=== Your objective ===
Leaving the images behind, copy every line of the records exactly.

=== Provided entries ===
---*---
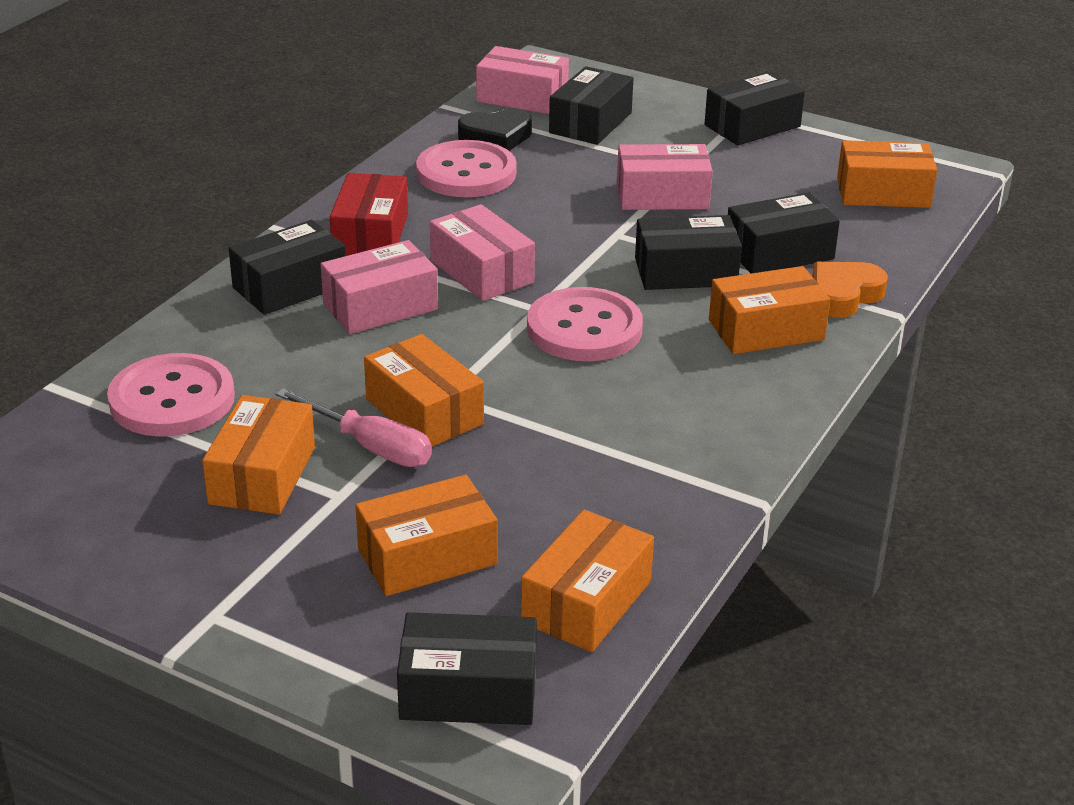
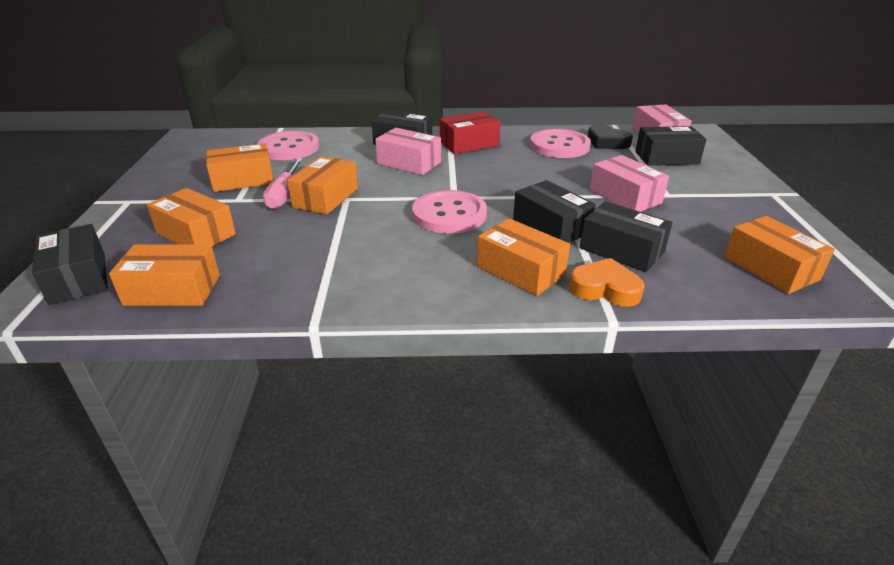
camera: 60 degrees right, 0 degrees up
(481, 271) = (471, 175): pink box -> none
(752, 126) = (760, 200): black box -> none

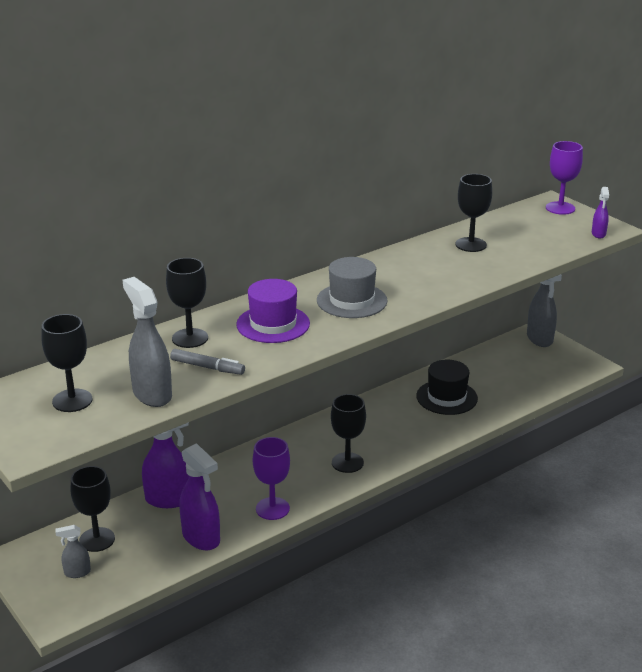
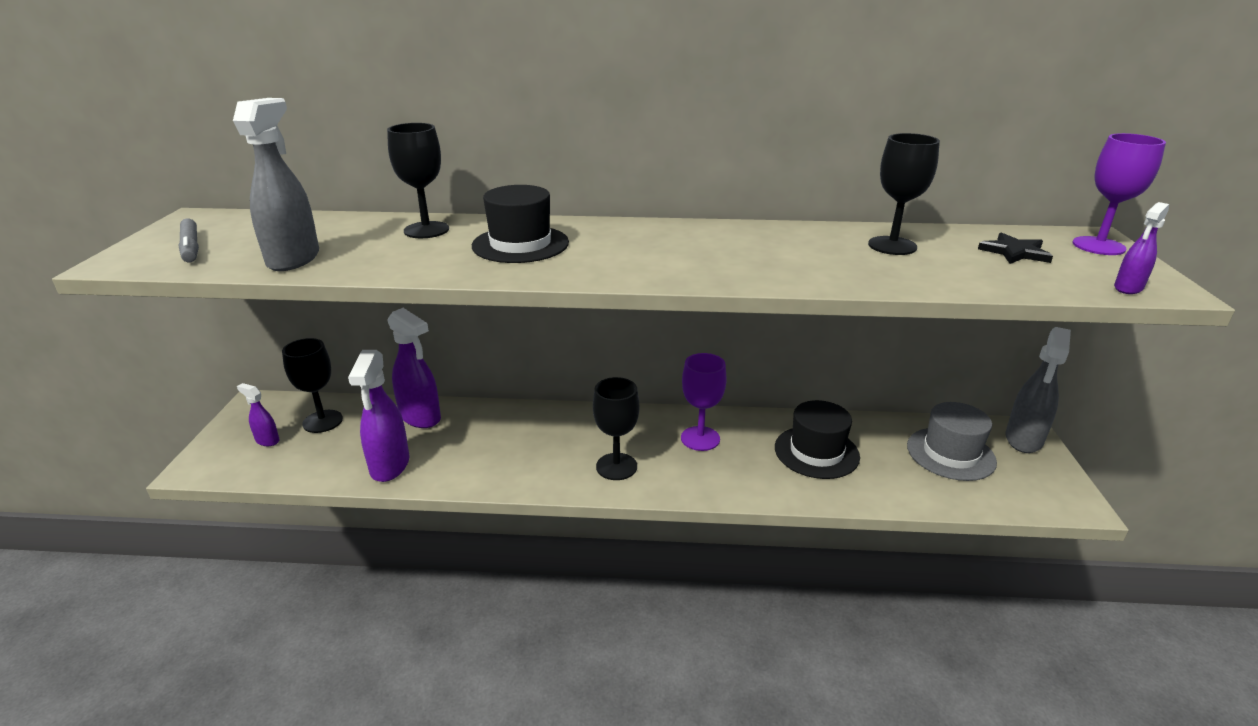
camera: 40 degrees right, 0 degrees up
(72, 400) = (235, 240): black goblet -> none
(77, 572) = (267, 440): grey spray bottle -> purple spray bottle
(207, 367) = (384, 256): grey marker -> grey marker (191, 247)
(272, 508) = (484, 473): purple goblet -> purple goblet (700, 438)
(273, 324) = (520, 244): purple hat -> black hat
(351, 300) = (641, 251): grey hat -> grey hat (950, 454)
(530, 227) = (1015, 252): none -> black star

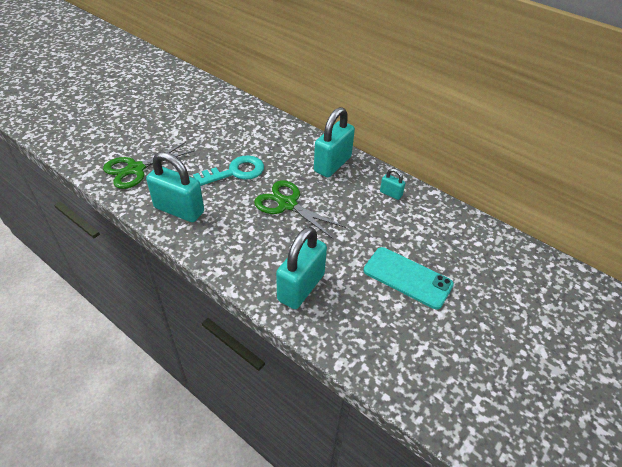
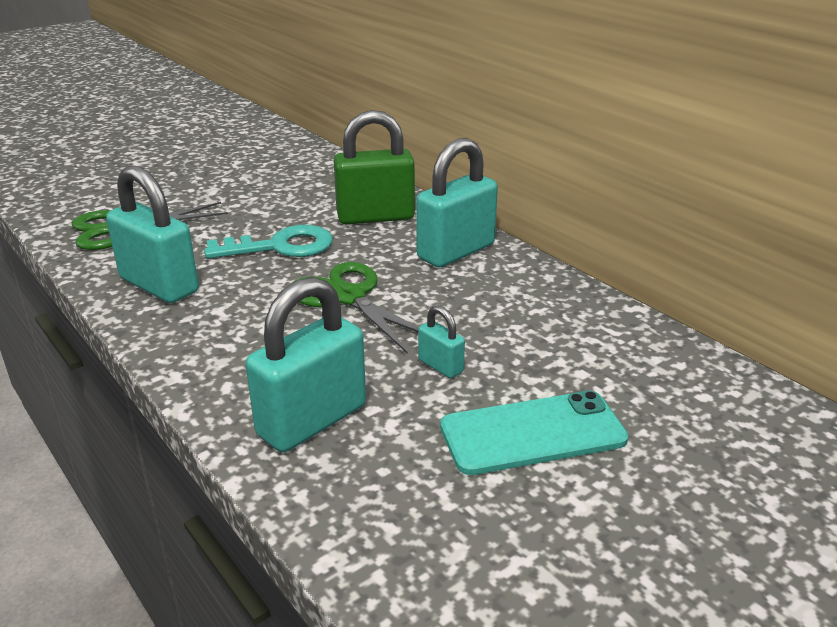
camera: 15 degrees right, 15 degrees down
(279, 143) = (375, 217): none -> green padlock
(391, 194) = (548, 302): turquoise padlock -> turquoise padlock (440, 366)
(407, 277) = (532, 433): turquoise phone -> turquoise phone turned 60 degrees counterclockwise

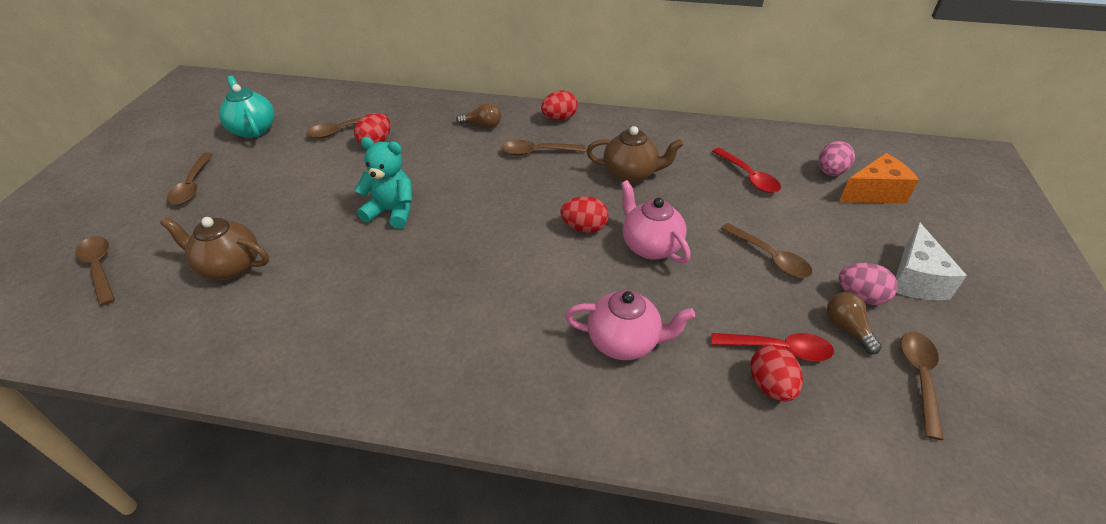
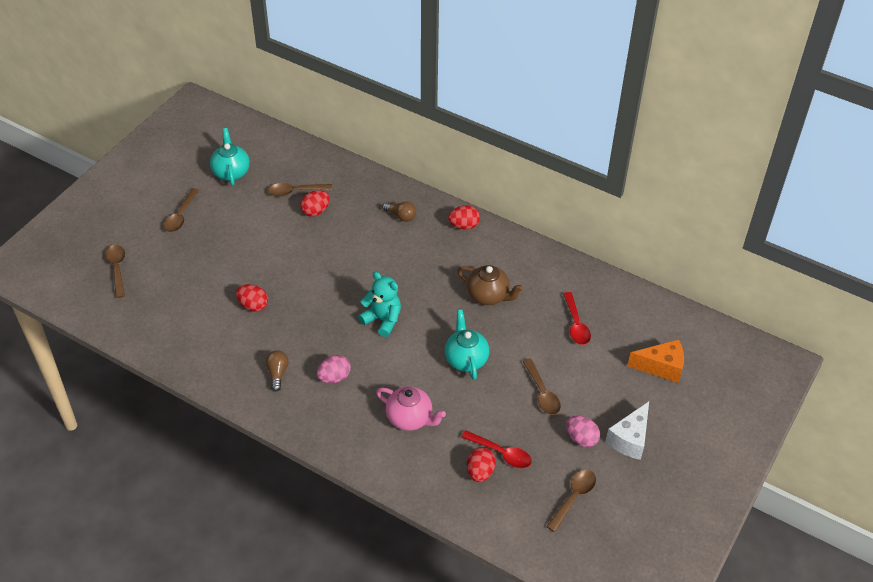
camera: 20 degrees right, 5 degrees up
(229, 266) = (193, 291): brown teapot -> none
(392, 211) = (306, 278): turquoise teddy bear -> turquoise teddy bear (382, 320)
(537, 152) = (430, 255): brown spoon -> none
(584, 228) = (429, 331): red egg -> red egg (253, 305)
(650, 246) = (466, 359): pink teapot -> turquoise teapot
(830, 172) = (643, 339): pink egg -> pink egg (334, 377)
(847, 328) = (554, 455): brown light bulb -> brown light bulb (277, 373)

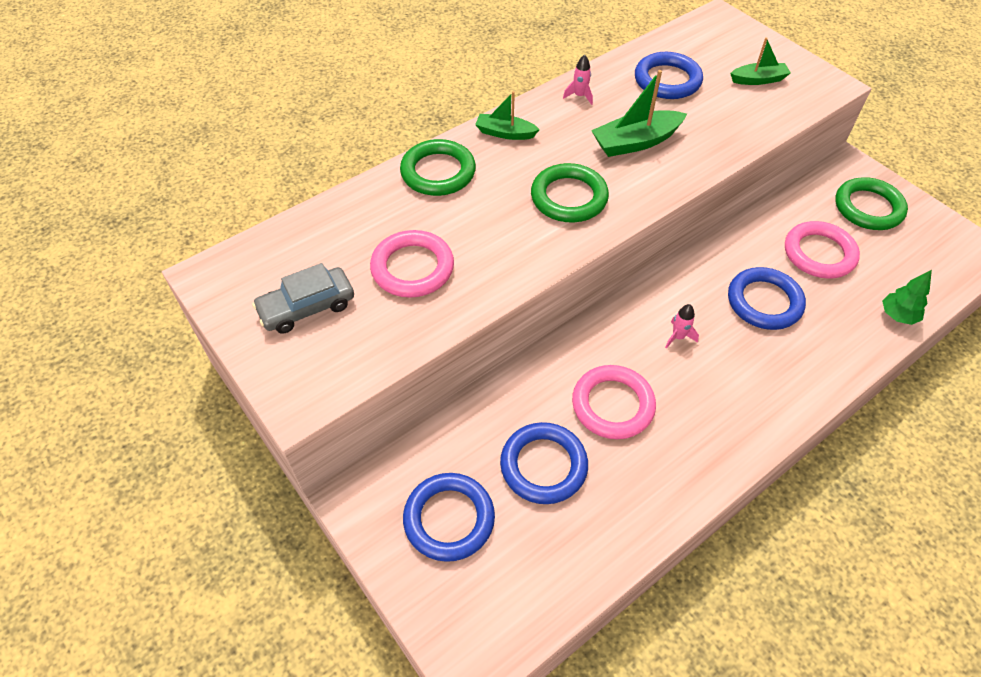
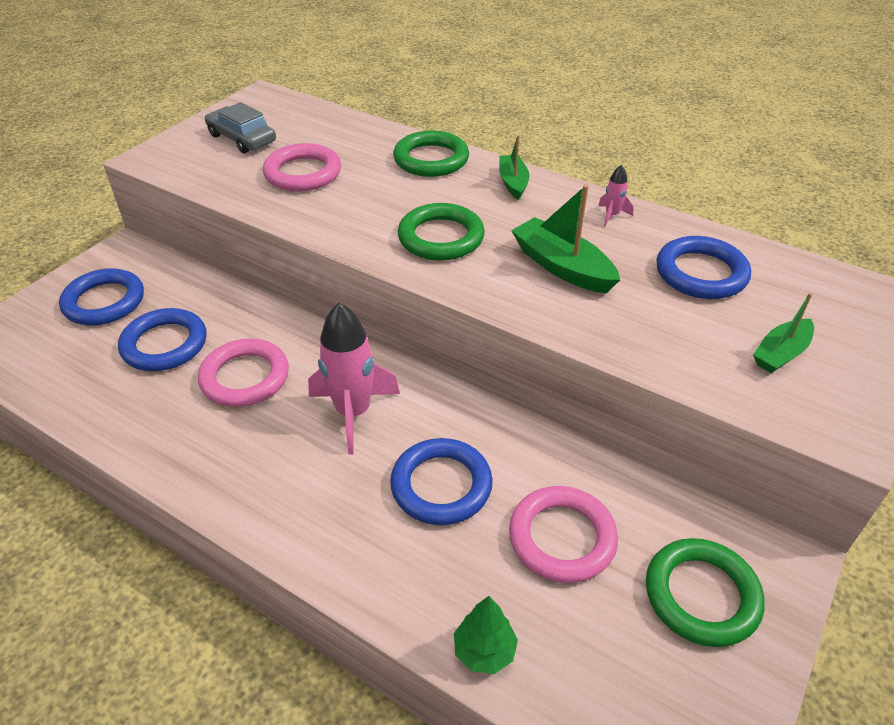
camera: 70 degrees right, 10 degrees down
(678, 337) = (353, 413): pink rocket -> pink rocket, size x2.26
(758, 80) = (781, 353): green boat -> green boat turned 75 degrees clockwise

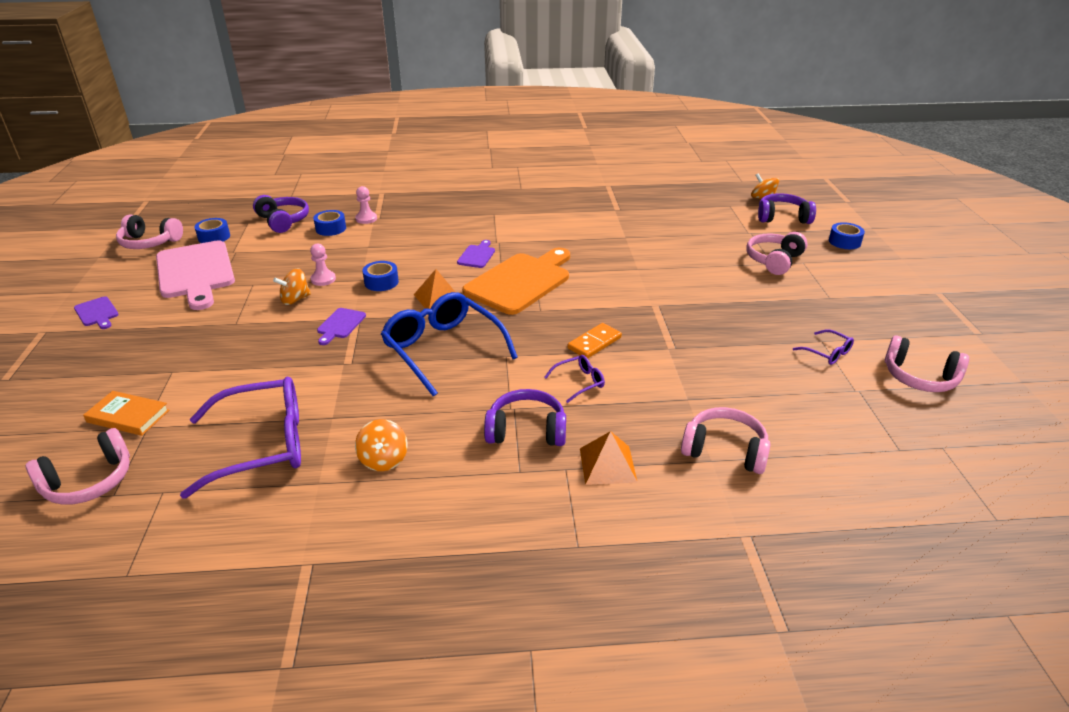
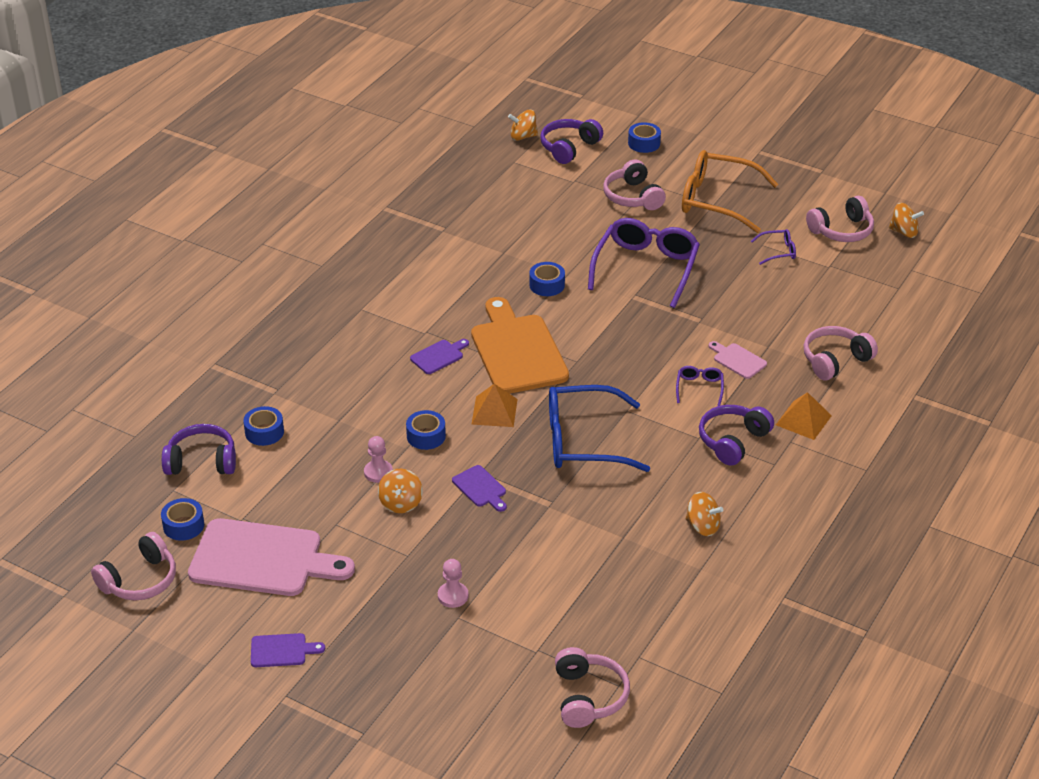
camera: 55 degrees left, 5 degrees up
(128, 416) = (509, 658): orange book -> none
(262, 445) = (626, 586): purple glasses -> purple glasses (646, 268)
(366, 219) = (269, 399): pink pawn -> pink pawn (453, 596)
(477, 255) = (439, 356): purple cutting board -> purple cutting board turned 90 degrees clockwise
(594, 343) = (655, 355): orange domino -> none
(613, 265) = (547, 285): none -> blue tape
(645, 389) = (738, 360): none -> pink cutting board
(838, 297) = (717, 200): none -> orange glasses
(989, 418) = (904, 232): none -> orange spinning top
---*---
=== Exercise solution ===
camera: 60 degrees right, 0 degrees up
(481, 271) = (471, 175): pink box -> none
(752, 126) = (760, 200): black box -> none

camera: 40 degrees right, 0 degrees up
(72, 400) = (235, 240): black goblet -> none
(77, 572) = (267, 440): grey spray bottle -> purple spray bottle
(207, 367) = (384, 256): grey marker -> grey marker (191, 247)
(272, 508) = (484, 473): purple goblet -> purple goblet (700, 438)
(273, 324) = (520, 244): purple hat -> black hat
(351, 300) = (641, 251): grey hat -> grey hat (950, 454)
(530, 227) = (1015, 252): none -> black star

camera: 15 degrees right, 15 degrees down
(279, 143) = (375, 217): none -> green padlock
(391, 194) = (548, 302): turquoise padlock -> turquoise padlock (440, 366)
(407, 277) = (532, 433): turquoise phone -> turquoise phone turned 60 degrees counterclockwise

camera: 20 degrees right, 5 degrees up
(229, 266) = (193, 291): brown teapot -> none
(392, 211) = (306, 278): turquoise teddy bear -> turquoise teddy bear (382, 320)
(537, 152) = (430, 255): brown spoon -> none
(584, 228) = (429, 331): red egg -> red egg (253, 305)
(650, 246) = (466, 359): pink teapot -> turquoise teapot
(830, 172) = (643, 339): pink egg -> pink egg (334, 377)
(847, 328) = (554, 455): brown light bulb -> brown light bulb (277, 373)

camera: 70 degrees right, 10 degrees down
(678, 337) = (353, 413): pink rocket -> pink rocket, size x2.26
(758, 80) = (781, 353): green boat -> green boat turned 75 degrees clockwise

camera: 55 degrees left, 5 degrees up
(128, 416) = (509, 658): orange book -> none
(262, 445) = (626, 586): purple glasses -> purple glasses (646, 268)
(366, 219) = (269, 399): pink pawn -> pink pawn (453, 596)
(477, 255) = (439, 356): purple cutting board -> purple cutting board turned 90 degrees clockwise
(594, 343) = (655, 355): orange domino -> none
(613, 265) = (547, 285): none -> blue tape
(645, 389) = (738, 360): none -> pink cutting board
(838, 297) = (717, 200): none -> orange glasses
(989, 418) = (904, 232): none -> orange spinning top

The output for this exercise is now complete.